(Data provided)

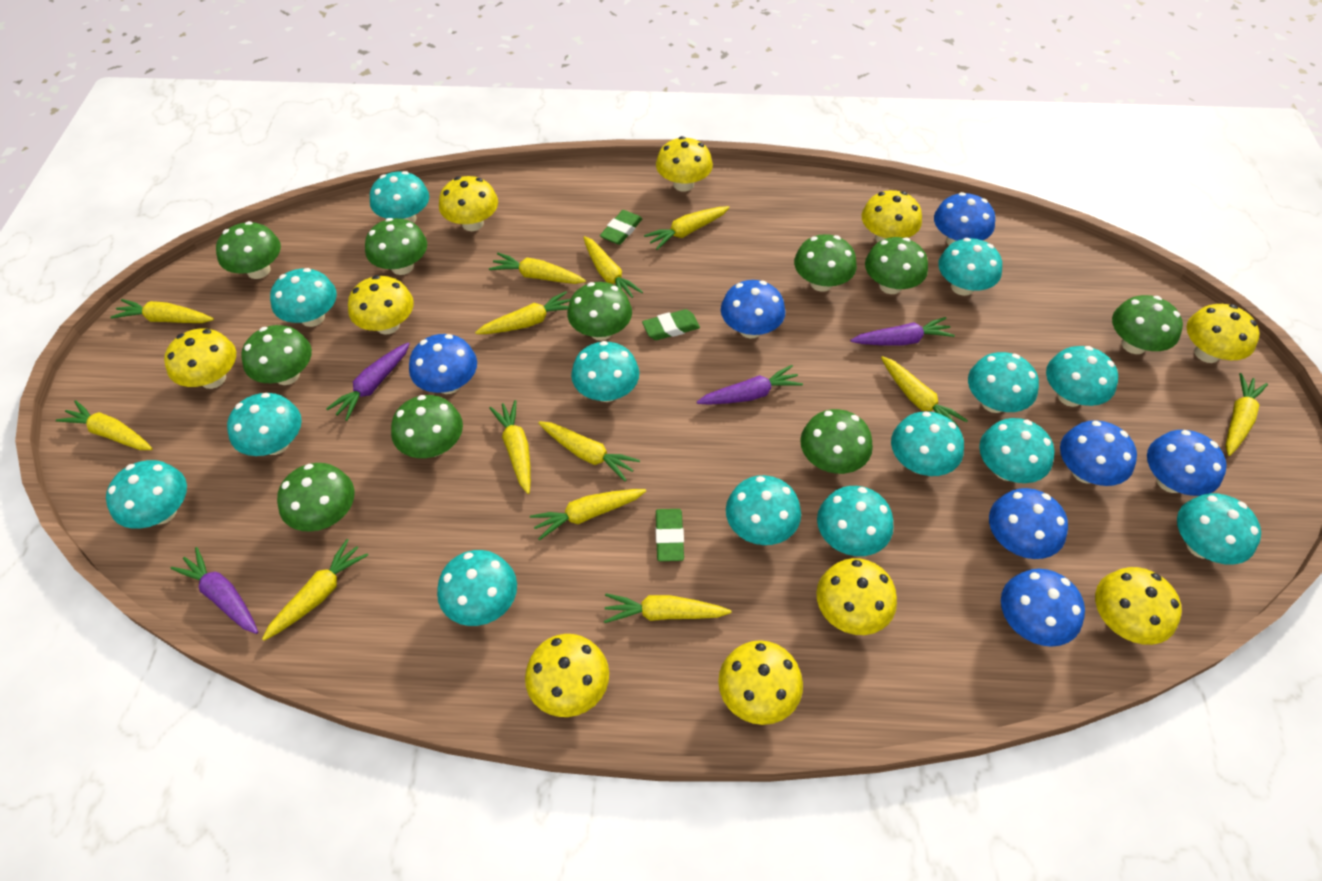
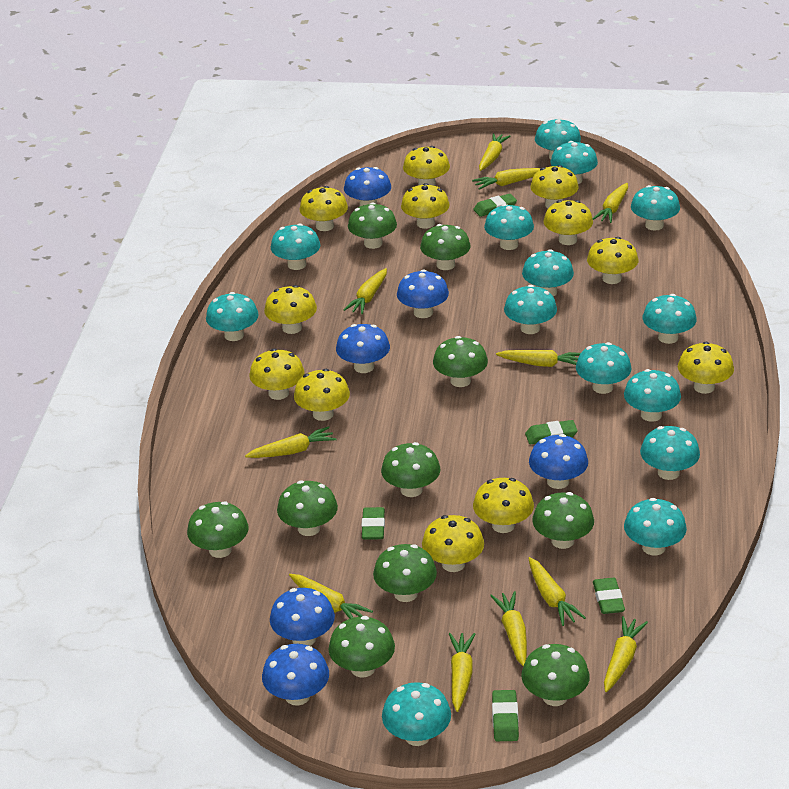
blue mushroom: 7 -> 6
green eraser: 3 -> 5
purple carrot: 4 -> 0
yellow carrot: 13 -> 11
yellow mushroom: 10 -> 12

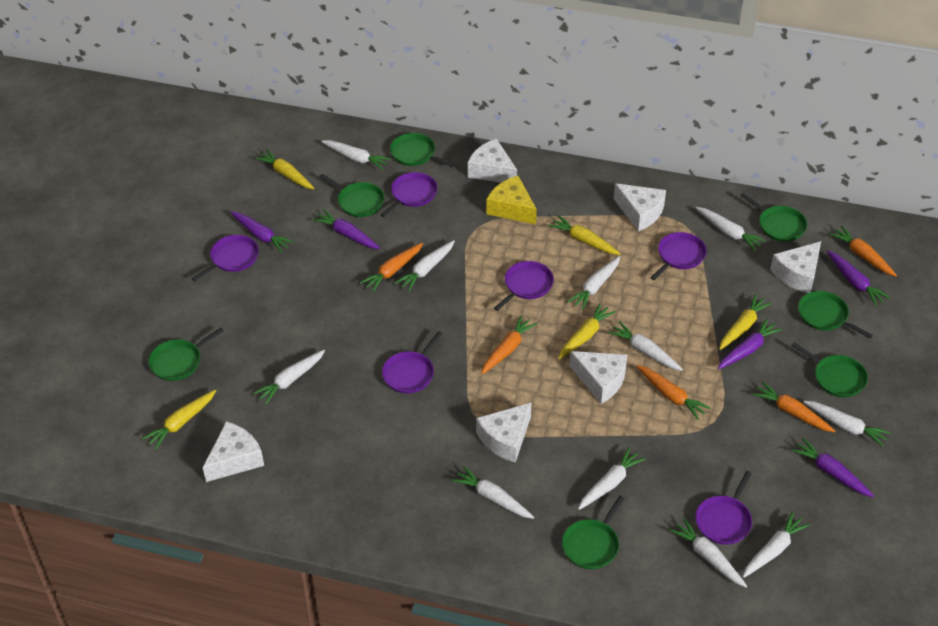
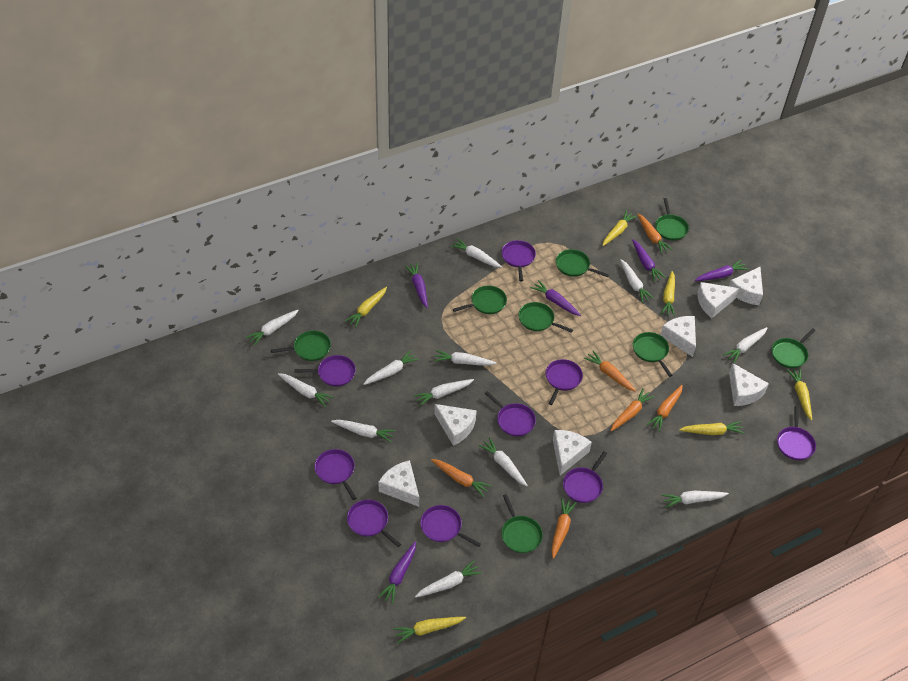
green pan: 7 -> 8
orange carrot: 5 -> 6
purple pan: 6 -> 9
white carrot: 11 -> 12
white cheese: 6 -> 7
yellow carrot: 5 -> 6
yellow cheese: 1 -> 0

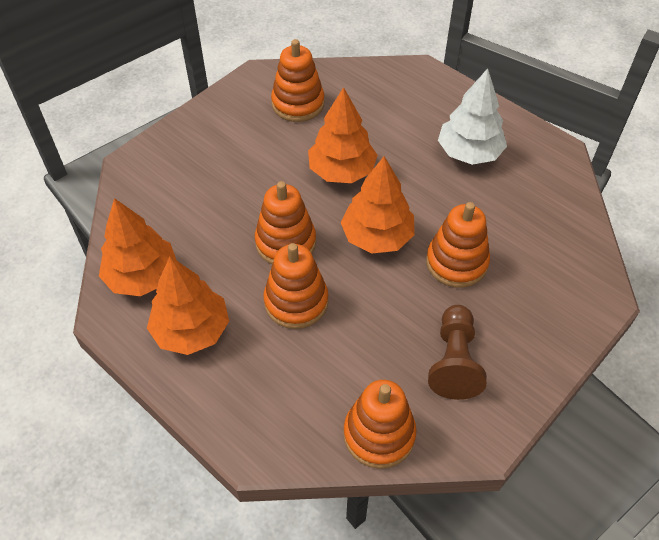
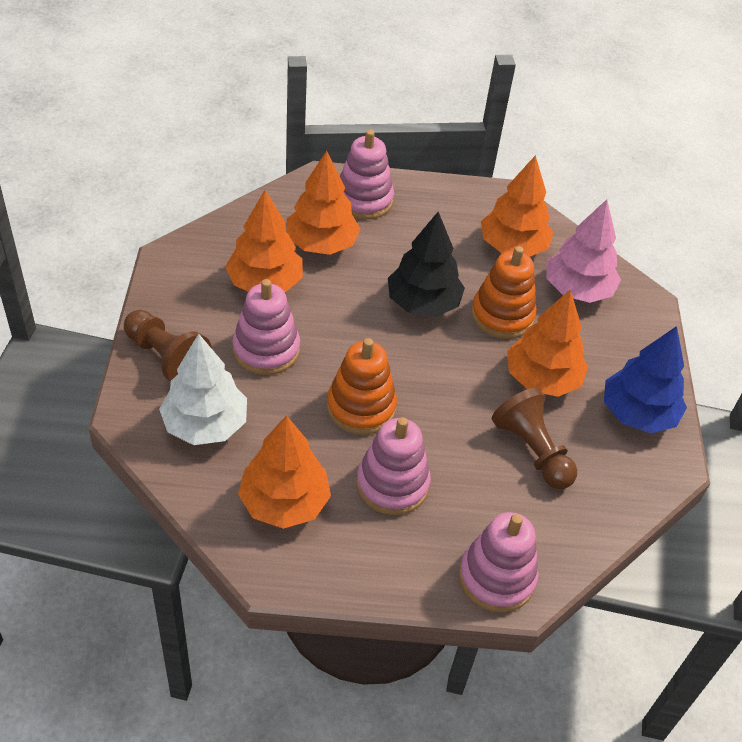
black tree: 0 -> 1
blue tree: 0 -> 1
brown pawn: 1 -> 2
orange stacking toy: 5 -> 2
orange tree: 4 -> 5
pink stacking toy: 0 -> 4
pink tree: 0 -> 1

(End Data provided)

▶ _Aim of the exercise_
When you reach the line containing "yellow carrot: 13 -> 11" in the entries above, please retype it and each line after it through the last one, exactly, without the pictures.

▶ _Written reply_
yellow carrot: 13 -> 11
yellow mushroom: 10 -> 12

green pan: 7 -> 8
orange carrot: 5 -> 6
purple pan: 6 -> 9
white carrot: 11 -> 12
white cheese: 6 -> 7
yellow carrot: 5 -> 6
yellow cheese: 1 -> 0

black tree: 0 -> 1
blue tree: 0 -> 1
brown pawn: 1 -> 2
orange stacking toy: 5 -> 2
orange tree: 4 -> 5
pink stacking toy: 0 -> 4
pink tree: 0 -> 1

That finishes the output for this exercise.